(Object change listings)

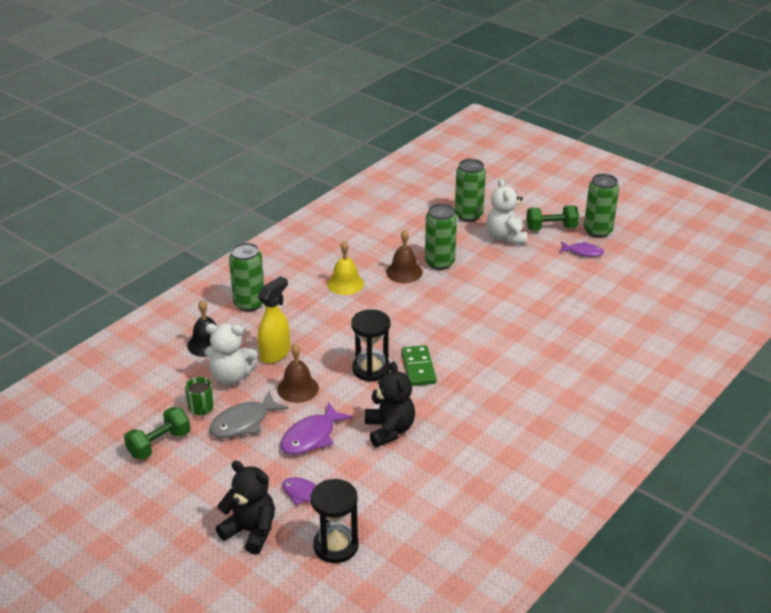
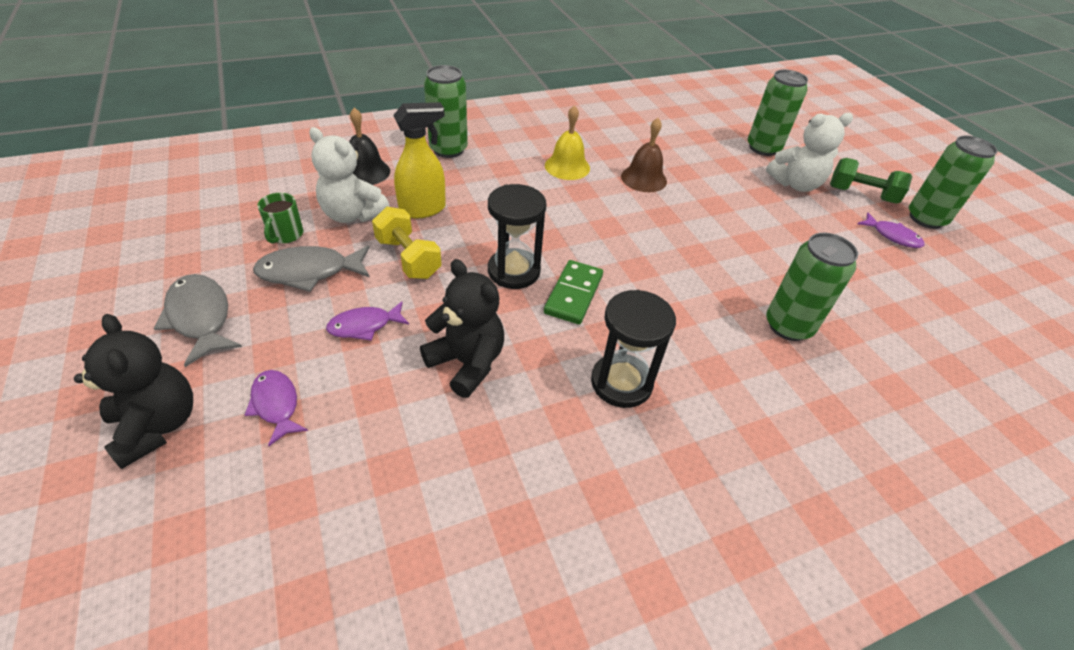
camera: 25 degrees right, 10 degrees up
(159, 444) = (198, 256): green dumbbell -> none
(207, 475) = (200, 317): none -> grey fish
(298, 388) = (408, 258): brown bell -> yellow dumbbell
(311, 437) = (364, 326): purple fish -> purple fish, size x0.66
(335, 546) = (230, 515): black hourglass -> black hourglass (621, 382)
(389, 430) = (467, 363): black teddy bear -> black teddy bear turned 60 degrees counterclockwise
(439, 263) = (693, 183): green can -> green can (788, 326)
(506, 237) = (795, 184): white teddy bear -> white teddy bear turned 120 degrees counterclockwise

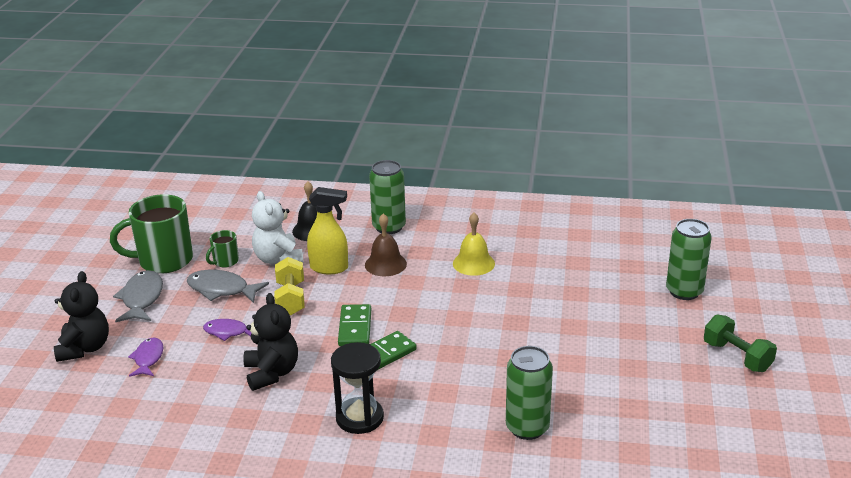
camera: 35 degrees right, 15 degrees down
(196, 255) = (164, 260): none -> green mug
(514, 271) = (355, 328): black hourglass -> green domino
(643, 178) = (531, 289): brown bell -> brown bell (385, 264)
(795, 184) = (676, 330): white teddy bear -> none
(892, 236) = (719, 397): purple fish -> none
(926, 219) = (780, 395): green can -> none

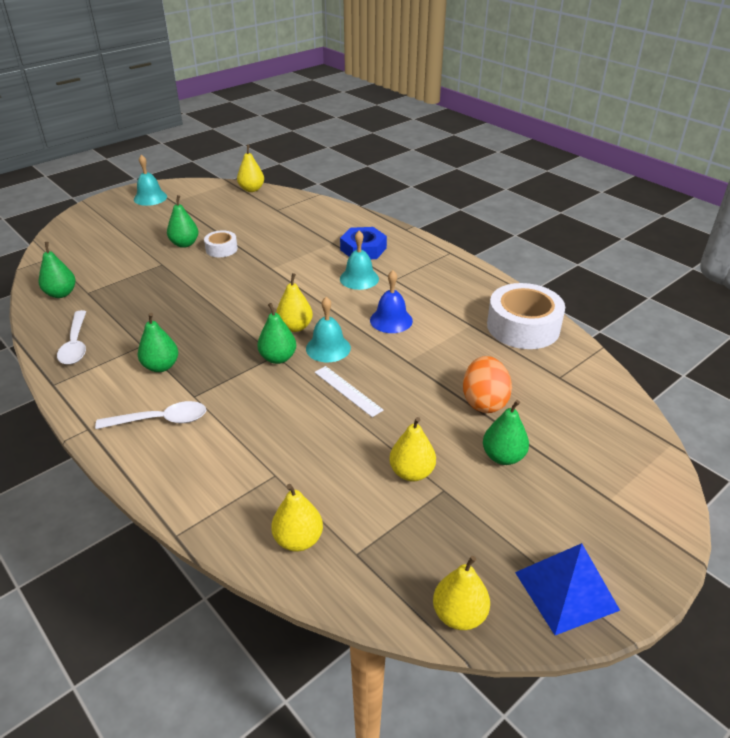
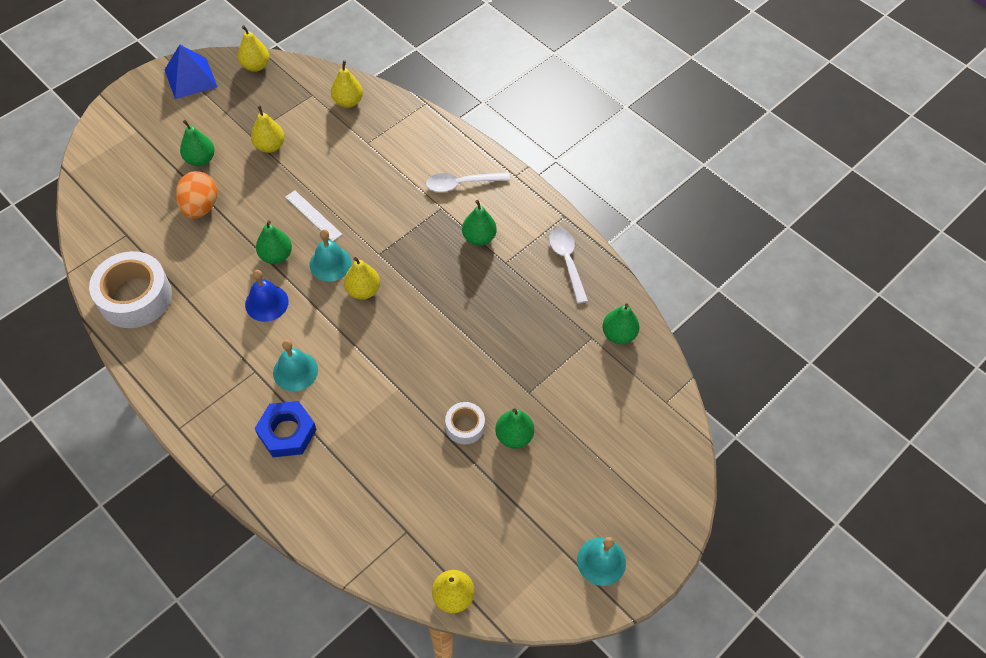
camera: 175 degrees right, 20 degrees up
(278, 358) = (376, 250): green pear -> green pear (276, 256)

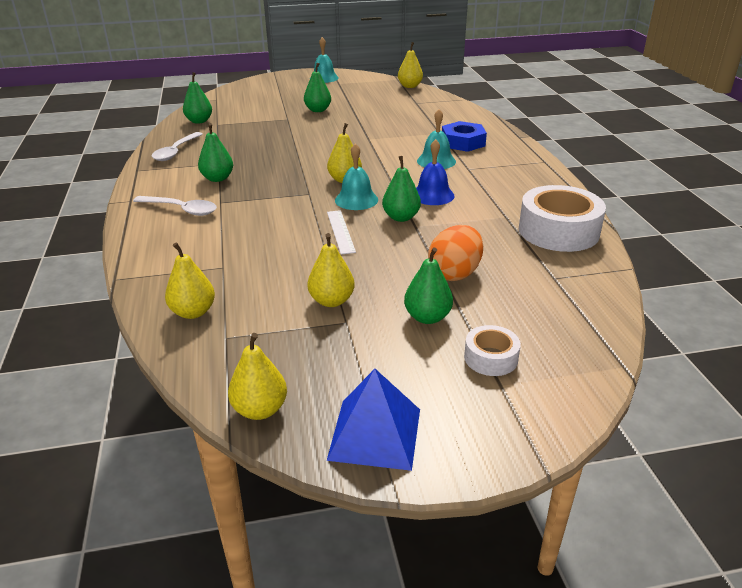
camera: 145 degrees left, 25 degrees down
(465, 426) = (342, 119): white tape -> white tape (491, 358)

▶ _EXERCISE DESCRIPTION_
Using the records, work out how many lines include "counterclockwise", and reply with that number alone.

▶ _YOUR RESPONSE_
2